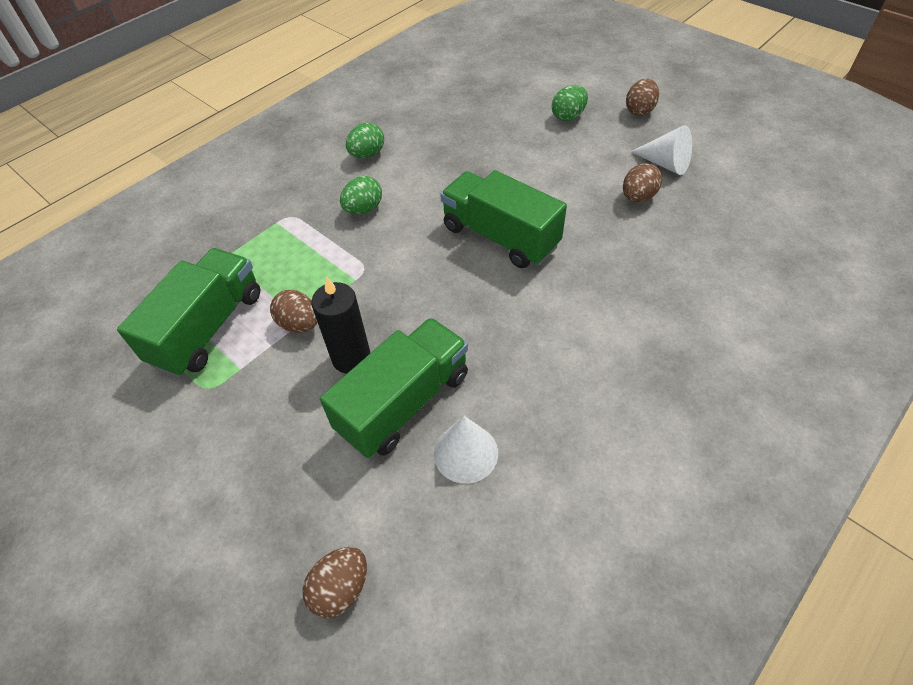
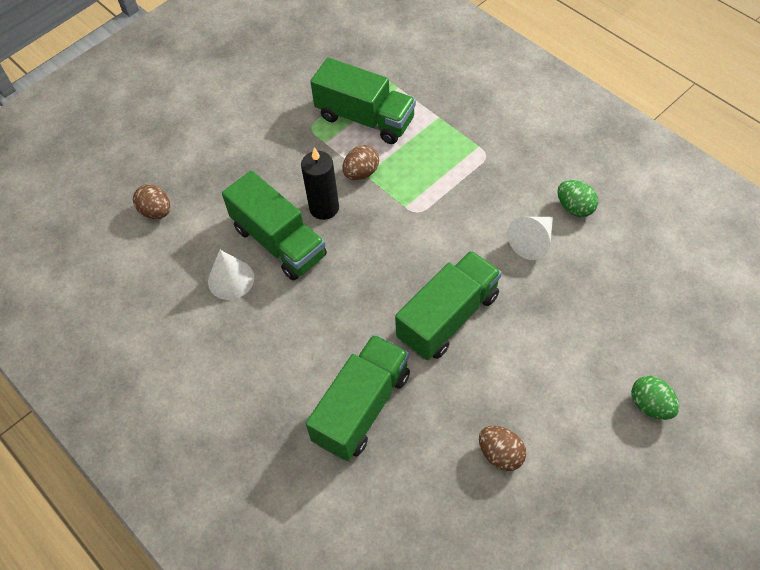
camera: 95 degrees right, 5 degrees up
green egg [340,176,382,214] -> none
brown egg [626,79,659,116] -> none
white cone [630,125,692,175] -> white cone moved to [507,217,553,260]
none -> green truck [306,334,410,461]

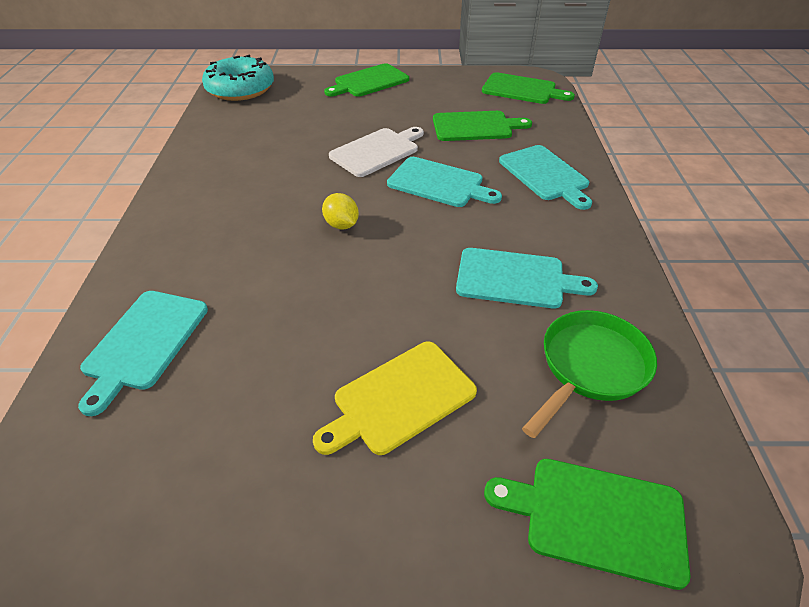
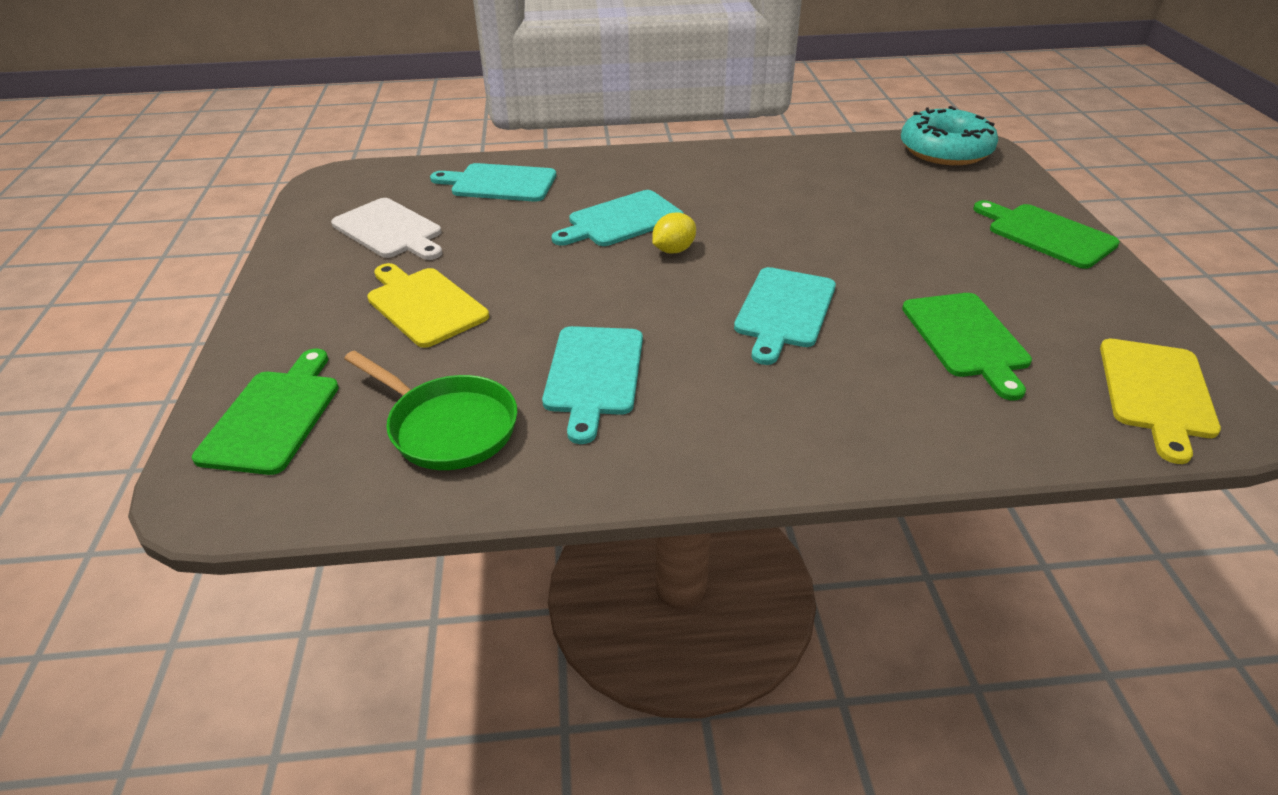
camera: 85 degrees right, 5 degrees down
white cutting board [329,127,424,177] -> white cutting board moved to [331,198,442,260]
green cutting board [482,72,575,104] -> yellow cutting board [1100,339,1221,464]
turquoise cutting board [499,145,592,210] -> turquoise cutting board moved to [552,190,684,246]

- - - - - - -

• _Assignment_
Give the data above again, exactly, with every picture removed.

• _Task solution_
camera: 95 degrees right, 5 degrees up
green egg [340,176,382,214] -> none
brown egg [626,79,659,116] -> none
white cone [630,125,692,175] -> white cone moved to [507,217,553,260]
none -> green truck [306,334,410,461]

camera: 85 degrees right, 5 degrees down
white cutting board [329,127,424,177] -> white cutting board moved to [331,198,442,260]
green cutting board [482,72,575,104] -> yellow cutting board [1100,339,1221,464]
turquoise cutting board [499,145,592,210] -> turquoise cutting board moved to [552,190,684,246]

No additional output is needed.